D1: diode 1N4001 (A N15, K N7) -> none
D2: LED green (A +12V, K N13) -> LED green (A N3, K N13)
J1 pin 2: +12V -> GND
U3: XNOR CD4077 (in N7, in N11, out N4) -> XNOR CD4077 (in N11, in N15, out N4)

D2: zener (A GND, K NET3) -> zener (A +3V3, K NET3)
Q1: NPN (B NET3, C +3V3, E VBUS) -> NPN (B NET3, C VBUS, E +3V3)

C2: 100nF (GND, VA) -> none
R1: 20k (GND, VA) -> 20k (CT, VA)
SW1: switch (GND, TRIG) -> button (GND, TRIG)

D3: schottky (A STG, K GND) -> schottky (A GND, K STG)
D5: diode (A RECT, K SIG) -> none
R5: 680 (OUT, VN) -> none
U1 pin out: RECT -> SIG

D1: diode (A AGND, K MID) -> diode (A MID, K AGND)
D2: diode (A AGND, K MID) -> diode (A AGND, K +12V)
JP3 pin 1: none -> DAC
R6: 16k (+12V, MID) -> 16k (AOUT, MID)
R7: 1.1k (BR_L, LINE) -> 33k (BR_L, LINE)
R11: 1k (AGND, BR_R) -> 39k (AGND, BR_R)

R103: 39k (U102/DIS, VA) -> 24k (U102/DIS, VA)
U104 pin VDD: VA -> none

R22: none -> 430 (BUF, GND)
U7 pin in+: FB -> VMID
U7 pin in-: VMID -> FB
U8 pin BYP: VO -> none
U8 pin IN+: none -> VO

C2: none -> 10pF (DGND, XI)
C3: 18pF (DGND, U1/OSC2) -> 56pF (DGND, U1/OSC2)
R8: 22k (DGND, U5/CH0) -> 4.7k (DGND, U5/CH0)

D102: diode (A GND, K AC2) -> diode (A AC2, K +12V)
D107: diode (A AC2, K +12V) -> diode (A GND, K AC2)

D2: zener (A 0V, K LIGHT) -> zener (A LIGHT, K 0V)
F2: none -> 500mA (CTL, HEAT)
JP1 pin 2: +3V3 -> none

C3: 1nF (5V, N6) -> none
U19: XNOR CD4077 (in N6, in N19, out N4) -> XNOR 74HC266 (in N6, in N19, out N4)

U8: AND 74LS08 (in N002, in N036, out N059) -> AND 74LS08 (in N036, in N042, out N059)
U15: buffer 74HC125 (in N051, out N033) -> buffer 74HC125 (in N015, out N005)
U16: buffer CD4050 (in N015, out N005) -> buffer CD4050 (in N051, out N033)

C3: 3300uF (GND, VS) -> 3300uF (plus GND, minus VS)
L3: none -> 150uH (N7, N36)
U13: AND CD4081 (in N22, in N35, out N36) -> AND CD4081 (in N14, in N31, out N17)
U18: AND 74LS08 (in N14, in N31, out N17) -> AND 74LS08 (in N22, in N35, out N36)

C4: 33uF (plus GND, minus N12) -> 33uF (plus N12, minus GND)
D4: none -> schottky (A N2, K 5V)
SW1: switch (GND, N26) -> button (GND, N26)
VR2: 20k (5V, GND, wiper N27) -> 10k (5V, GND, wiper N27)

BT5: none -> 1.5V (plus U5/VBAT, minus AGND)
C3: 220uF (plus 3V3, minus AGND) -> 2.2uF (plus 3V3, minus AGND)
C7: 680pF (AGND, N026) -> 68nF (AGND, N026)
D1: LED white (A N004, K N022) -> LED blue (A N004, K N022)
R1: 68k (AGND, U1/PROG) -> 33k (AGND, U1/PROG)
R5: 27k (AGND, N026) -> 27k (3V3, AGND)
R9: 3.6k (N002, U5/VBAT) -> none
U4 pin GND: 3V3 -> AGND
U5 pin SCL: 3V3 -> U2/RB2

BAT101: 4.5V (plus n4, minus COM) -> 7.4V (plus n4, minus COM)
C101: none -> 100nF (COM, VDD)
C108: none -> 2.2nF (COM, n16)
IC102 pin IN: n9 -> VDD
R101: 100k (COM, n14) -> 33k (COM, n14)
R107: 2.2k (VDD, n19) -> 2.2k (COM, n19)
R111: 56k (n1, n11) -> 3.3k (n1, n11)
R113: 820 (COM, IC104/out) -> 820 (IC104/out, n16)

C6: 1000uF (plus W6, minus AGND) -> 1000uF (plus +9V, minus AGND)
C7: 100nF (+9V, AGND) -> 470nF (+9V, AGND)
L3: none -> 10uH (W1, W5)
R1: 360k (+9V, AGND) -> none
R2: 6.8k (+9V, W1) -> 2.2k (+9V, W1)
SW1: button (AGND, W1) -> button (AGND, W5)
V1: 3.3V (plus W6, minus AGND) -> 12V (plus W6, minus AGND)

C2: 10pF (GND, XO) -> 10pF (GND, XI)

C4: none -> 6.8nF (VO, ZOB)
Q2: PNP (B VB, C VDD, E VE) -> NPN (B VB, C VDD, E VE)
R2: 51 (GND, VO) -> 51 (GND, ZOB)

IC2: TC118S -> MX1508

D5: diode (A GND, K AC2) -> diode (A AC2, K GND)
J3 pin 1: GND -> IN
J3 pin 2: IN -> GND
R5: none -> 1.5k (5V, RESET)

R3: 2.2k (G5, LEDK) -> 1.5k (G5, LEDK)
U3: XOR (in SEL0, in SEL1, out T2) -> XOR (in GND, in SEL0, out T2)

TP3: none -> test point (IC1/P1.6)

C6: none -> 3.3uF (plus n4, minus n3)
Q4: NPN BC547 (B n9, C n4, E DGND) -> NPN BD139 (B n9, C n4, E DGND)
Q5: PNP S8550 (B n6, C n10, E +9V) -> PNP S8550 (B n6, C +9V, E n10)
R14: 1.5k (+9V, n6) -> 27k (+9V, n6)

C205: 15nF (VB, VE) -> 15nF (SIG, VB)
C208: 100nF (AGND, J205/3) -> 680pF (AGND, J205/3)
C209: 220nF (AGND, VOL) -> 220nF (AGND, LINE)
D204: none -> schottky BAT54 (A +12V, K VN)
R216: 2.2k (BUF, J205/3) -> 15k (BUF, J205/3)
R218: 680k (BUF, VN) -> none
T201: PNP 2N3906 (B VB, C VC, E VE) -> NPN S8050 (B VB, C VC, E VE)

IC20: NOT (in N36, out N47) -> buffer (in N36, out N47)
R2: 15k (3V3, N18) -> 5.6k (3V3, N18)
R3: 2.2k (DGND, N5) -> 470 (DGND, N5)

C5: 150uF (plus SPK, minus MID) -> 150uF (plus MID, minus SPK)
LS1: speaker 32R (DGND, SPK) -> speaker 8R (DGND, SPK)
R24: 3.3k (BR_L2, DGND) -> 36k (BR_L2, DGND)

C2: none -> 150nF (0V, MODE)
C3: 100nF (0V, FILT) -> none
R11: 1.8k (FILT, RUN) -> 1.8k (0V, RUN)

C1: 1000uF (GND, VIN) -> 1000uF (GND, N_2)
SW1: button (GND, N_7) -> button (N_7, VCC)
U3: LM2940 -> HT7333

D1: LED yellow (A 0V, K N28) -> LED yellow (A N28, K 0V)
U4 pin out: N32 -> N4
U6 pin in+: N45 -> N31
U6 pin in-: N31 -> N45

________________________________________

**Directions for this task:**
Hand back the listing exactly. Include every line.

**Reply:**
D1: diode 1N4001 (A N15, K N7) -> none
D2: LED green (A +12V, K N13) -> LED green (A N3, K N13)
J1 pin 2: +12V -> GND
U3: XNOR CD4077 (in N7, in N11, out N4) -> XNOR CD4077 (in N11, in N15, out N4)

D2: zener (A GND, K NET3) -> zener (A +3V3, K NET3)
Q1: NPN (B NET3, C +3V3, E VBUS) -> NPN (B NET3, C VBUS, E +3V3)

C2: 100nF (GND, VA) -> none
R1: 20k (GND, VA) -> 20k (CT, VA)
SW1: switch (GND, TRIG) -> button (GND, TRIG)

D3: schottky (A STG, K GND) -> schottky (A GND, K STG)
D5: diode (A RECT, K SIG) -> none
R5: 680 (OUT, VN) -> none
U1 pin out: RECT -> SIG

D1: diode (A AGND, K MID) -> diode (A MID, K AGND)
D2: diode (A AGND, K MID) -> diode (A AGND, K +12V)
JP3 pin 1: none -> DAC
R6: 16k (+12V, MID) -> 16k (AOUT, MID)
R7: 1.1k (BR_L, LINE) -> 33k (BR_L, LINE)
R11: 1k (AGND, BR_R) -> 39k (AGND, BR_R)

R103: 39k (U102/DIS, VA) -> 24k (U102/DIS, VA)
U104 pin VDD: VA -> none

R22: none -> 430 (BUF, GND)
U7 pin in+: FB -> VMID
U7 pin in-: VMID -> FB
U8 pin BYP: VO -> none
U8 pin IN+: none -> VO

C2: none -> 10pF (DGND, XI)
C3: 18pF (DGND, U1/OSC2) -> 56pF (DGND, U1/OSC2)
R8: 22k (DGND, U5/CH0) -> 4.7k (DGND, U5/CH0)

D102: diode (A GND, K AC2) -> diode (A AC2, K +12V)
D107: diode (A AC2, K +12V) -> diode (A GND, K AC2)

D2: zener (A 0V, K LIGHT) -> zener (A LIGHT, K 0V)
F2: none -> 500mA (CTL, HEAT)
JP1 pin 2: +3V3 -> none

C3: 1nF (5V, N6) -> none
U19: XNOR CD4077 (in N6, in N19, out N4) -> XNOR 74HC266 (in N6, in N19, out N4)

U8: AND 74LS08 (in N002, in N036, out N059) -> AND 74LS08 (in N036, in N042, out N059)
U15: buffer 74HC125 (in N051, out N033) -> buffer 74HC125 (in N015, out N005)
U16: buffer CD4050 (in N015, out N005) -> buffer CD4050 (in N051, out N033)

C3: 3300uF (GND, VS) -> 3300uF (plus GND, minus VS)
L3: none -> 150uH (N7, N36)
U13: AND CD4081 (in N22, in N35, out N36) -> AND CD4081 (in N14, in N31, out N17)
U18: AND 74LS08 (in N14, in N31, out N17) -> AND 74LS08 (in N22, in N35, out N36)

C4: 33uF (plus GND, minus N12) -> 33uF (plus N12, minus GND)
D4: none -> schottky (A N2, K 5V)
SW1: switch (GND, N26) -> button (GND, N26)
VR2: 20k (5V, GND, wiper N27) -> 10k (5V, GND, wiper N27)

BT5: none -> 1.5V (plus U5/VBAT, minus AGND)
C3: 220uF (plus 3V3, minus AGND) -> 2.2uF (plus 3V3, minus AGND)
C7: 680pF (AGND, N026) -> 68nF (AGND, N026)
D1: LED white (A N004, K N022) -> LED blue (A N004, K N022)
R1: 68k (AGND, U1/PROG) -> 33k (AGND, U1/PROG)
R5: 27k (AGND, N026) -> 27k (3V3, AGND)
R9: 3.6k (N002, U5/VBAT) -> none
U4 pin GND: 3V3 -> AGND
U5 pin SCL: 3V3 -> U2/RB2

BAT101: 4.5V (plus n4, minus COM) -> 7.4V (plus n4, minus COM)
C101: none -> 100nF (COM, VDD)
C108: none -> 2.2nF (COM, n16)
IC102 pin IN: n9 -> VDD
R101: 100k (COM, n14) -> 33k (COM, n14)
R107: 2.2k (VDD, n19) -> 2.2k (COM, n19)
R111: 56k (n1, n11) -> 3.3k (n1, n11)
R113: 820 (COM, IC104/out) -> 820 (IC104/out, n16)

C6: 1000uF (plus W6, minus AGND) -> 1000uF (plus +9V, minus AGND)
C7: 100nF (+9V, AGND) -> 470nF (+9V, AGND)
L3: none -> 10uH (W1, W5)
R1: 360k (+9V, AGND) -> none
R2: 6.8k (+9V, W1) -> 2.2k (+9V, W1)
SW1: button (AGND, W1) -> button (AGND, W5)
V1: 3.3V (plus W6, minus AGND) -> 12V (plus W6, minus AGND)

C2: 10pF (GND, XO) -> 10pF (GND, XI)

C4: none -> 6.8nF (VO, ZOB)
Q2: PNP (B VB, C VDD, E VE) -> NPN (B VB, C VDD, E VE)
R2: 51 (GND, VO) -> 51 (GND, ZOB)

IC2: TC118S -> MX1508

D5: diode (A GND, K AC2) -> diode (A AC2, K GND)
J3 pin 1: GND -> IN
J3 pin 2: IN -> GND
R5: none -> 1.5k (5V, RESET)

R3: 2.2k (G5, LEDK) -> 1.5k (G5, LEDK)
U3: XOR (in SEL0, in SEL1, out T2) -> XOR (in GND, in SEL0, out T2)

TP3: none -> test point (IC1/P1.6)

C6: none -> 3.3uF (plus n4, minus n3)
Q4: NPN BC547 (B n9, C n4, E DGND) -> NPN BD139 (B n9, C n4, E DGND)
Q5: PNP S8550 (B n6, C n10, E +9V) -> PNP S8550 (B n6, C +9V, E n10)
R14: 1.5k (+9V, n6) -> 27k (+9V, n6)

C205: 15nF (VB, VE) -> 15nF (SIG, VB)
C208: 100nF (AGND, J205/3) -> 680pF (AGND, J205/3)
C209: 220nF (AGND, VOL) -> 220nF (AGND, LINE)
D204: none -> schottky BAT54 (A +12V, K VN)
R216: 2.2k (BUF, J205/3) -> 15k (BUF, J205/3)
R218: 680k (BUF, VN) -> none
T201: PNP 2N3906 (B VB, C VC, E VE) -> NPN S8050 (B VB, C VC, E VE)

IC20: NOT (in N36, out N47) -> buffer (in N36, out N47)
R2: 15k (3V3, N18) -> 5.6k (3V3, N18)
R3: 2.2k (DGND, N5) -> 470 (DGND, N5)

C5: 150uF (plus SPK, minus MID) -> 150uF (plus MID, minus SPK)
LS1: speaker 32R (DGND, SPK) -> speaker 8R (DGND, SPK)
R24: 3.3k (BR_L2, DGND) -> 36k (BR_L2, DGND)

C2: none -> 150nF (0V, MODE)
C3: 100nF (0V, FILT) -> none
R11: 1.8k (FILT, RUN) -> 1.8k (0V, RUN)

C1: 1000uF (GND, VIN) -> 1000uF (GND, N_2)
SW1: button (GND, N_7) -> button (N_7, VCC)
U3: LM2940 -> HT7333

D1: LED yellow (A 0V, K N28) -> LED yellow (A N28, K 0V)
U4 pin out: N32 -> N4
U6 pin in+: N45 -> N31
U6 pin in-: N31 -> N45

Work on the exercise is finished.